What is asked
Reproduce all of the items below verbatim, keeping every line unchanged.

------ Extracted entries ------

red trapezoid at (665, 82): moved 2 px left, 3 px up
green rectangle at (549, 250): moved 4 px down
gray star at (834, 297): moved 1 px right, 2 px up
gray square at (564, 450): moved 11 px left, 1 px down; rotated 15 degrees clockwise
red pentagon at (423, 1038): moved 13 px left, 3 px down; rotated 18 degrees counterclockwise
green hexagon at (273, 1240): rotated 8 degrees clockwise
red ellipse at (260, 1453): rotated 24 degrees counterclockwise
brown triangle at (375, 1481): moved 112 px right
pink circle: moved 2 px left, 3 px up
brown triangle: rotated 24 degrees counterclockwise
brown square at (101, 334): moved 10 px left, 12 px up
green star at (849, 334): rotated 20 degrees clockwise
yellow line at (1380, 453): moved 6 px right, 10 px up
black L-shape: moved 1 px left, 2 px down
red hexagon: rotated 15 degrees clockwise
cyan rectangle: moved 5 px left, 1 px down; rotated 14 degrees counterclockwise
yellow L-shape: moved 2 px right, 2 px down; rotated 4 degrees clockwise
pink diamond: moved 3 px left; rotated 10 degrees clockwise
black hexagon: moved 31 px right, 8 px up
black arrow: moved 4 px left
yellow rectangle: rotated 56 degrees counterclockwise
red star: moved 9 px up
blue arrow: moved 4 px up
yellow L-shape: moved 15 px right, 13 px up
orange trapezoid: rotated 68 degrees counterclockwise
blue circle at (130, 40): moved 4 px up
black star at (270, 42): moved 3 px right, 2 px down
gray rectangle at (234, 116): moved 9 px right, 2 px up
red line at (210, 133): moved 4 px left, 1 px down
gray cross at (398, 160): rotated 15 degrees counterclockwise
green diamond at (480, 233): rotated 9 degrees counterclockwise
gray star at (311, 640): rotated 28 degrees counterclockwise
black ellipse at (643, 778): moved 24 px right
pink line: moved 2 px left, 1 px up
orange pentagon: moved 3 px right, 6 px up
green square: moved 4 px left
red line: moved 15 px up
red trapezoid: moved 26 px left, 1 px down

------

Completed task
red trapezoid at (665, 82): moved 2 px left, 3 px up
green rectangle at (549, 250): moved 4 px down
gray star at (834, 297): moved 1 px right, 2 px up
gray square at (564, 450): moved 11 px left, 1 px down; rotated 15 degrees clockwise
red pentagon at (423, 1038): moved 13 px left, 3 px down; rotated 18 degrees counterclockwise
green hexagon at (273, 1240): rotated 8 degrees clockwise
red ellipse at (260, 1453): rotated 24 degrees counterclockwise
brown triangle at (375, 1481): moved 112 px right
pink circle: moved 2 px left, 3 px up
brown triangle: rotated 24 degrees counterclockwise
brown square at (101, 334): moved 10 px left, 12 px up
green star at (849, 334): rotated 20 degrees clockwise
yellow line at (1380, 453): moved 6 px right, 10 px up
black L-shape: moved 1 px left, 2 px down
red hexagon: rotated 15 degrees clockwise
cyan rectangle: moved 5 px left, 1 px down; rotated 14 degrees counterclockwise
yellow L-shape: moved 2 px right, 2 px down; rotated 4 degrees clockwise
pink diamond: moved 3 px left; rotated 10 degrees clockwise
black hexagon: moved 31 px right, 8 px up
black arrow: moved 4 px left
yellow rectangle: rotated 56 degrees counterclockwise
red star: moved 9 px up
blue arrow: moved 4 px up
yellow L-shape: moved 15 px right, 13 px up
orange trapezoid: rotated 68 degrees counterclockwise
blue circle at (130, 40): moved 4 px up
black star at (270, 42): moved 3 px right, 2 px down
gray rectangle at (234, 116): moved 9 px right, 2 px up
red line at (210, 133): moved 4 px left, 1 px down
gray cross at (398, 160): rotated 15 degrees counterclockwise
green diamond at (480, 233): rotated 9 degrees counterclockwise
gray star at (311, 640): rotated 28 degrees counterclockwise
black ellipse at (643, 778): moved 24 px right
pink line: moved 2 px left, 1 px up
orange pentagon: moved 3 px right, 6 px up
green square: moved 4 px left
red line: moved 15 px up
red trapezoid: moved 26 px left, 1 px down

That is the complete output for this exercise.